EXERCISE DIRECTIONS:
Which lines of the entries below contain the string "flageolet"? Pick out each of them and copy it in full.

SUPPLIED RECORDS:
══════════════════════════════

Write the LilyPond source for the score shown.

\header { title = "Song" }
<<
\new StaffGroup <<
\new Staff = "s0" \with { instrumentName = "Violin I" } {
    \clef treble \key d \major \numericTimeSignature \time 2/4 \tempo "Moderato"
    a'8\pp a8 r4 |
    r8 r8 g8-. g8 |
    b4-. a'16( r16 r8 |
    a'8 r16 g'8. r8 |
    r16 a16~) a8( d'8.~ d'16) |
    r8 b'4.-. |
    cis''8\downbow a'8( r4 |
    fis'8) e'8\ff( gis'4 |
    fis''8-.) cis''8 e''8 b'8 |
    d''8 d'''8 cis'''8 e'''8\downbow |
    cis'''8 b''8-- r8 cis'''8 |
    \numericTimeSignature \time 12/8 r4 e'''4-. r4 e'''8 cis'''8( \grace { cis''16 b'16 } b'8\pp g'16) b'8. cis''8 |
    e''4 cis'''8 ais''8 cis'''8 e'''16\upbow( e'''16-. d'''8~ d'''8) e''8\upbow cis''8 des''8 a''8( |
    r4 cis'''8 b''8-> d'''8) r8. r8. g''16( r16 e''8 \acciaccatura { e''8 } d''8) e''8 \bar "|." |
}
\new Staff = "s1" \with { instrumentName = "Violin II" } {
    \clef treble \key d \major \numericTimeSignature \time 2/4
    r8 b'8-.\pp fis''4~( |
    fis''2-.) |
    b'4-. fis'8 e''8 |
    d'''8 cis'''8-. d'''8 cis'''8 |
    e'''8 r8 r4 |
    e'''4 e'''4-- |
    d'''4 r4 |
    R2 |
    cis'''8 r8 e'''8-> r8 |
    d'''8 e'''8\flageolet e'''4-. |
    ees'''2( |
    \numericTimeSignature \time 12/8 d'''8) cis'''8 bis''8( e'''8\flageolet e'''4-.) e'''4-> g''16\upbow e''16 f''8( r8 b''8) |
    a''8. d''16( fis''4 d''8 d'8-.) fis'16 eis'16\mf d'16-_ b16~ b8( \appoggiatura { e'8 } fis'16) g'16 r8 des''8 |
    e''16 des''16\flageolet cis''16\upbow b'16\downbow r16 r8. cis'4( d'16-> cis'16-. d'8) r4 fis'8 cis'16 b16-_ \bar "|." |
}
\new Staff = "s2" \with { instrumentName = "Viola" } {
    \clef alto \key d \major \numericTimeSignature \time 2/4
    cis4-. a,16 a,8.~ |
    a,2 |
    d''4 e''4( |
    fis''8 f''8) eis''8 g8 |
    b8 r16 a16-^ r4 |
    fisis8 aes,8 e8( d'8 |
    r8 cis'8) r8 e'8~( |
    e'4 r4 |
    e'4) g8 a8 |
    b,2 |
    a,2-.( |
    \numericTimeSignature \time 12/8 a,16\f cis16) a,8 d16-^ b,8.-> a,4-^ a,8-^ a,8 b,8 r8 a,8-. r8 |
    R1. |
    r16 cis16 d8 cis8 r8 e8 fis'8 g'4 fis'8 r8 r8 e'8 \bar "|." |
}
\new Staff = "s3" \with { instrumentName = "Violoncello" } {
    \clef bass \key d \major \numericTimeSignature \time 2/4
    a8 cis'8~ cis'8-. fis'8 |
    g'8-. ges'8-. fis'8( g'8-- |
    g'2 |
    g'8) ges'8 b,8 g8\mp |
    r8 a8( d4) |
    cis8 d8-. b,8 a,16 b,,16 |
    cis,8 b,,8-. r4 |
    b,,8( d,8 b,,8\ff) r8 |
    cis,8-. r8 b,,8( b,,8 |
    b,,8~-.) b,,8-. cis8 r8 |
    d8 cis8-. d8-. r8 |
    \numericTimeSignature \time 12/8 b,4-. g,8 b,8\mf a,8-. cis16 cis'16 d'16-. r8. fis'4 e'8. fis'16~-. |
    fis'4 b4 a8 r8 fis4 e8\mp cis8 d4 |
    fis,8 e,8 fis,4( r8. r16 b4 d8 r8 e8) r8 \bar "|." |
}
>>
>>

══════════════════════════════

SOLUTION TO THIS PROBLEM:
    d'''8 e'''8\flageolet e'''4-. |
    \numericTimeSignature \time 12/8 d'''8) cis'''8 bis''8( e'''8\flageolet e'''4-.) e'''4-> g''16\upbow e''16 f''8( r8 b''8) |
    e''16 des''16\flageolet cis''16\upbow b'16\downbow r16 r8. cis'4( d'16-> cis'16-. d'8) r4 fis'8 cis'16 b16-_ \bar "|." |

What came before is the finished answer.